Extracted entries:
'''

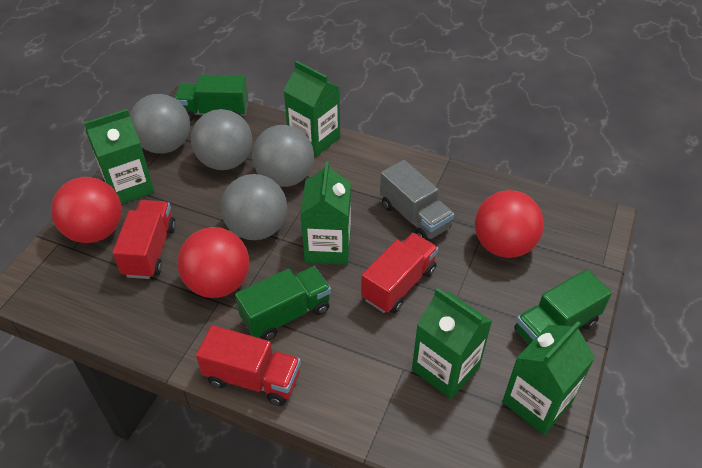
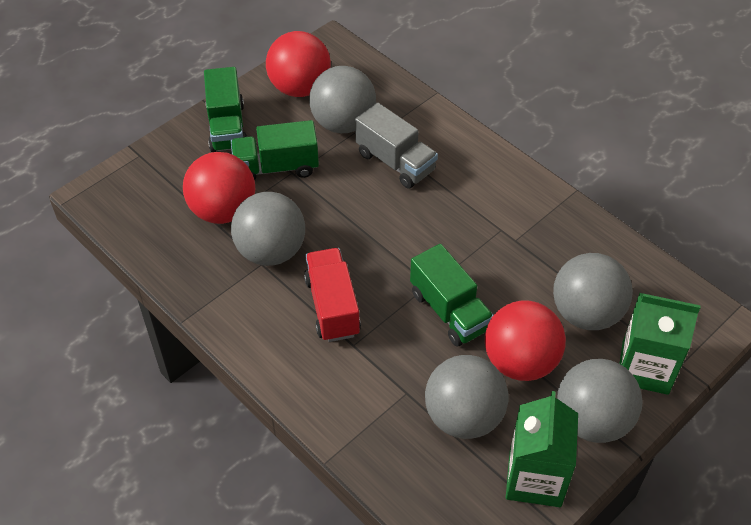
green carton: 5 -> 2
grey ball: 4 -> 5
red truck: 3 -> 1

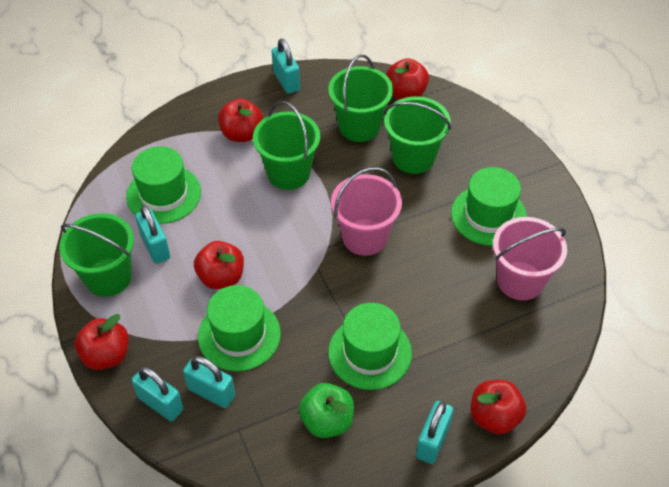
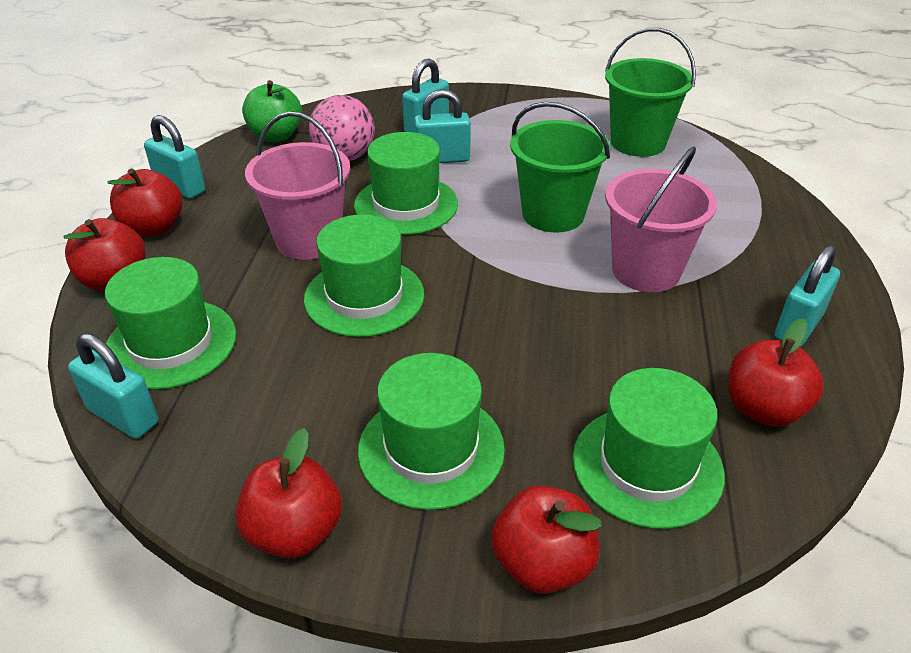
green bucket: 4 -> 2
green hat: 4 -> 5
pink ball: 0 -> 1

'''
'''

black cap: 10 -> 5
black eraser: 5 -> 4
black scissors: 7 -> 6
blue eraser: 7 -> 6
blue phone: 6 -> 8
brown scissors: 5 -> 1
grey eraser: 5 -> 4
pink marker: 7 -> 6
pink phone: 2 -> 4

'''
'''

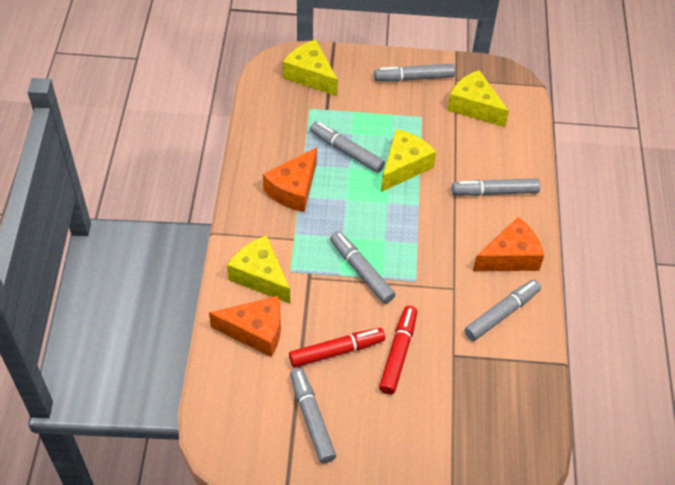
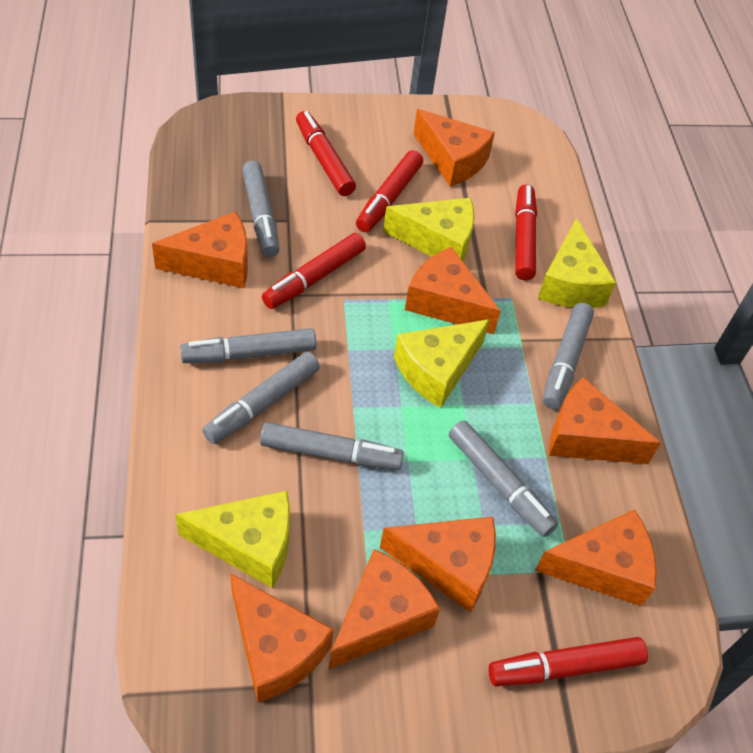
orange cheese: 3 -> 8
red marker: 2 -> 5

'''

Activity:
Within the listing above, the lines from the one with "green carton: 5 -> 2" through the one with "pink ball: 0 -> 1" are to be given again word for word. Do not include pictures.

Answer to this exercise:
green carton: 5 -> 2
grey ball: 4 -> 5
red truck: 3 -> 1

green bucket: 4 -> 2
green hat: 4 -> 5
pink ball: 0 -> 1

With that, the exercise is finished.